## EXERCISE AIM
The line that contains "blue circle: (644, 278) -> (391, 222), moved" and all lines following it to the end of the data below: set these down exactly, and nothing besides.

## LISTED RECORDS
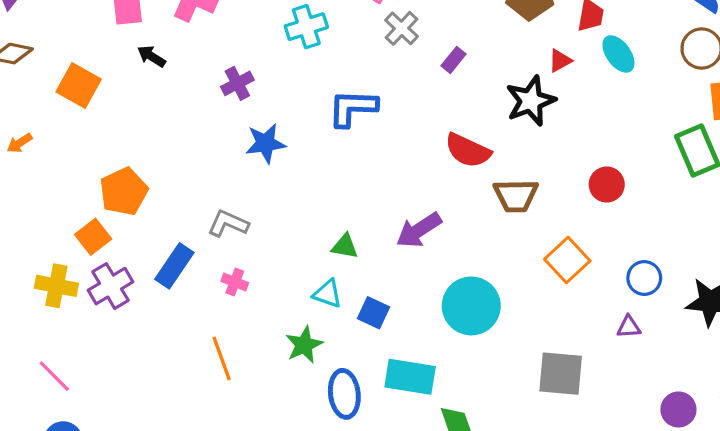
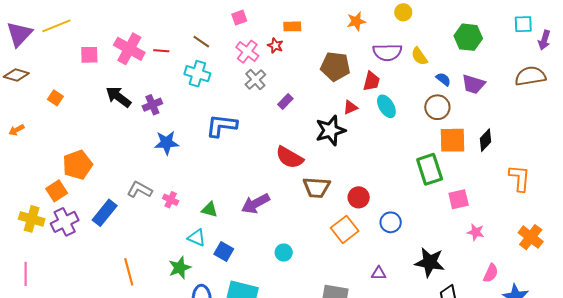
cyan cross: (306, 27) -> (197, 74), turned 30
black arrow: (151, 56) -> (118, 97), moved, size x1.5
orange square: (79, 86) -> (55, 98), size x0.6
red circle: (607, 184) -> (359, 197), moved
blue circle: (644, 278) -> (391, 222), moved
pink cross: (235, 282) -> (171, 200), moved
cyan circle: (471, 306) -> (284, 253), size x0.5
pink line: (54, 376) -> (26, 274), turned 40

## YOUR SOLUTION
blue circle: (644, 278) -> (391, 222), moved
pink cross: (235, 282) -> (171, 200), moved
cyan circle: (471, 306) -> (284, 253), size x0.5
pink line: (54, 376) -> (26, 274), turned 40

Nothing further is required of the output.